**HOW TO COMPLETE THIS TASK:** Using the data below, show every line where the word "yellow" occurs.

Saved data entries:
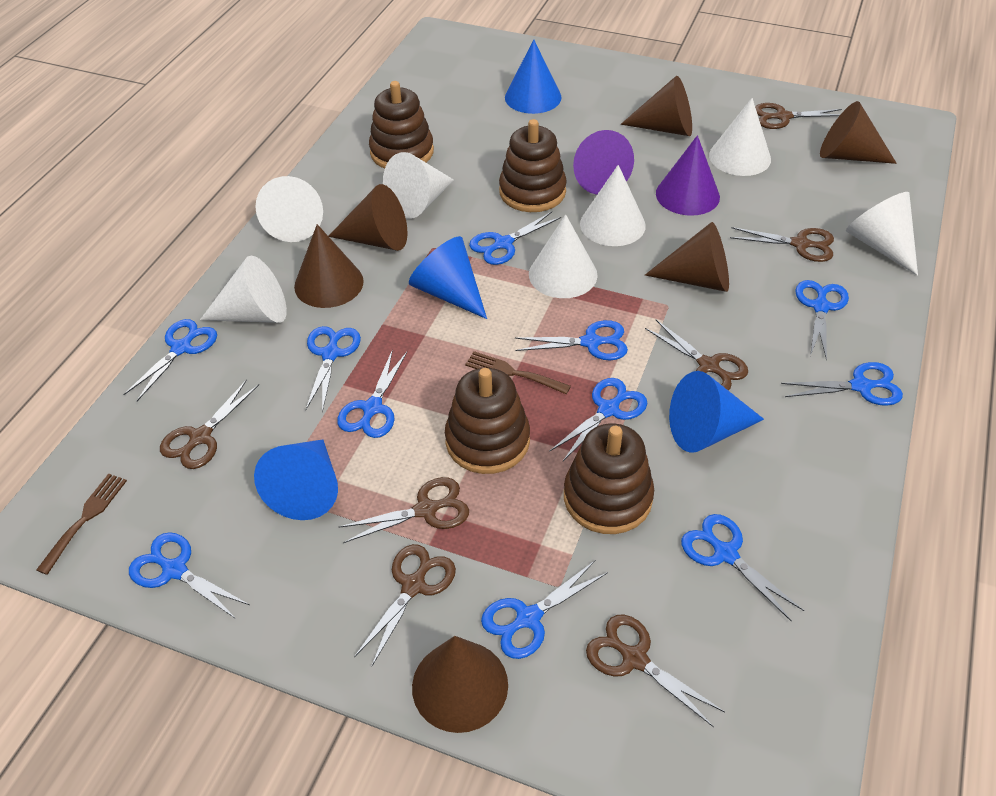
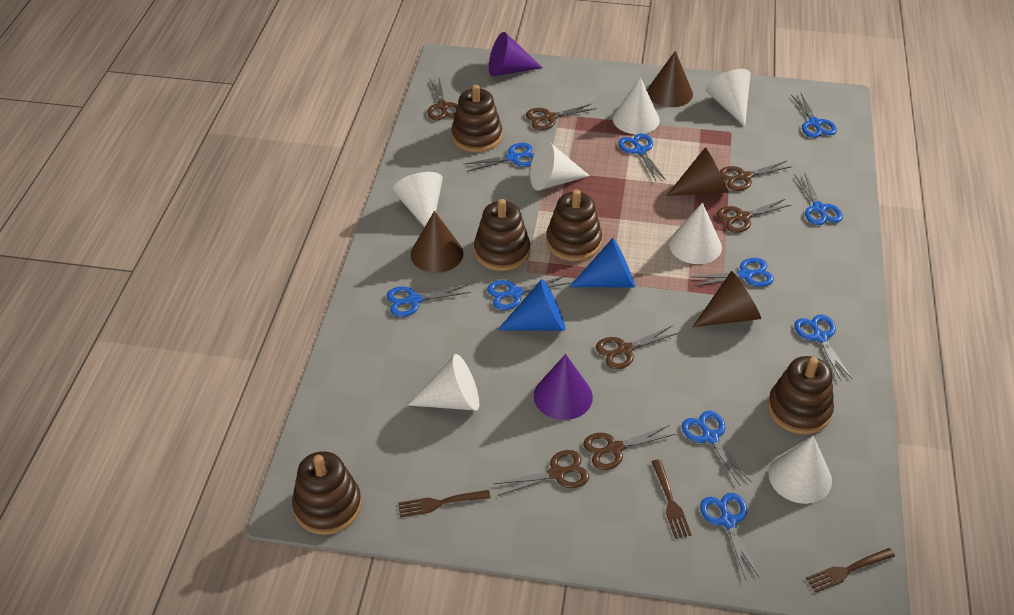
blue cone: 4 -> 2
blue scissors: 11 -> 10
brown cone: 6 -> 4
brown fork: 2 -> 3
brown stacking toy: 4 -> 5

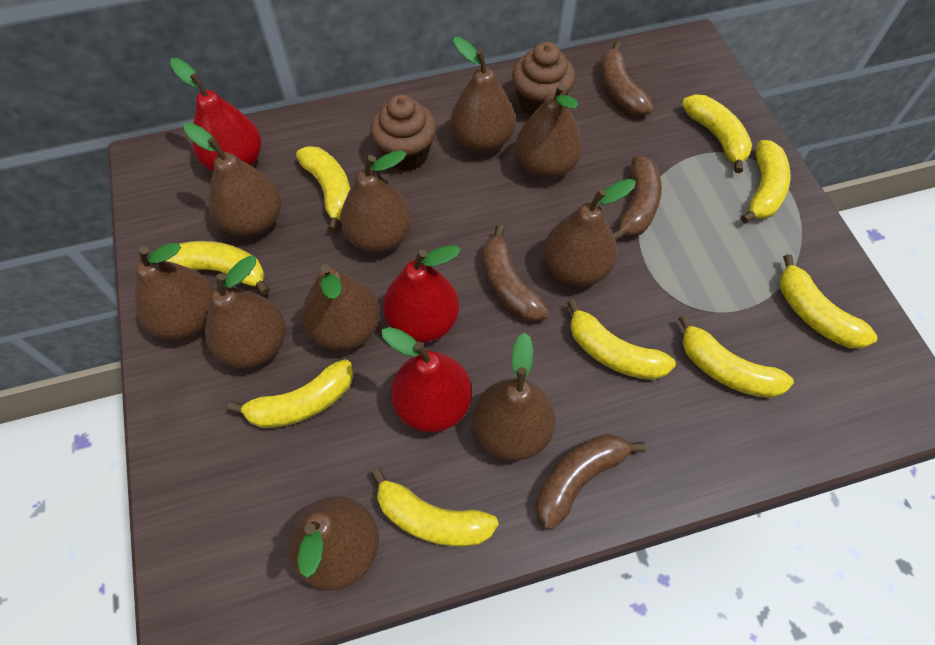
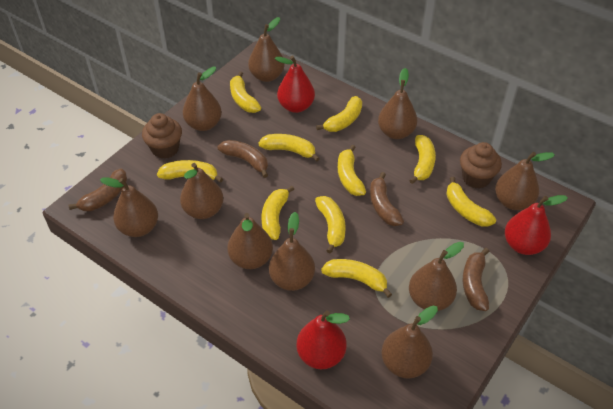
yellow banana: 9 -> 10

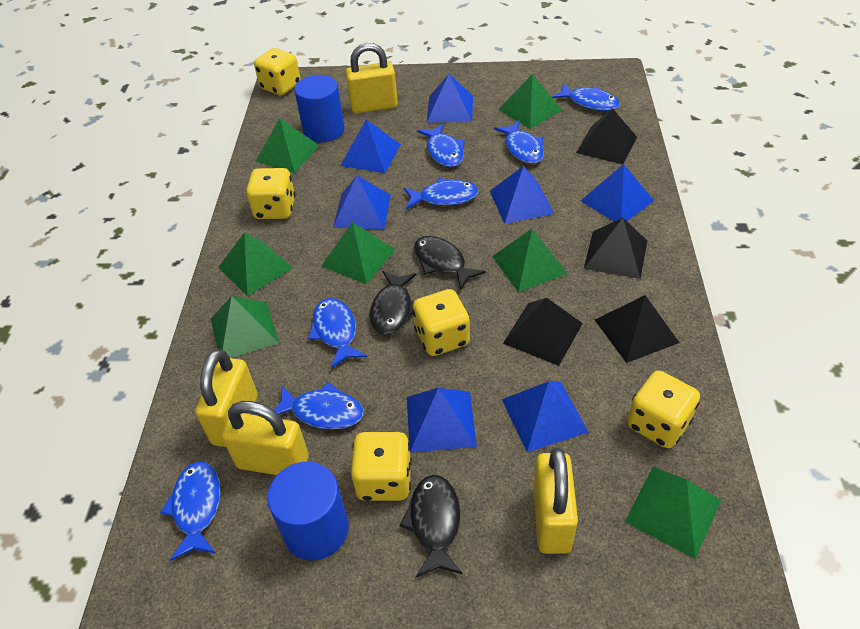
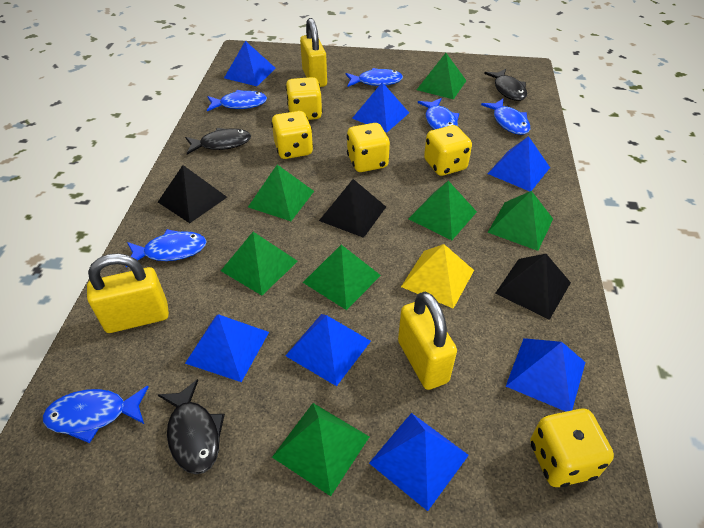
black pyramid: 4 -> 3
blue cylinder: 2 -> 0
blue fish: 7 -> 6
yellow padlock: 4 -> 3
yellow pyramid: 0 -> 1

**ANSWER SPACE:**
yellow banana: 9 -> 10
yellow padlock: 4 -> 3
yellow pyramid: 0 -> 1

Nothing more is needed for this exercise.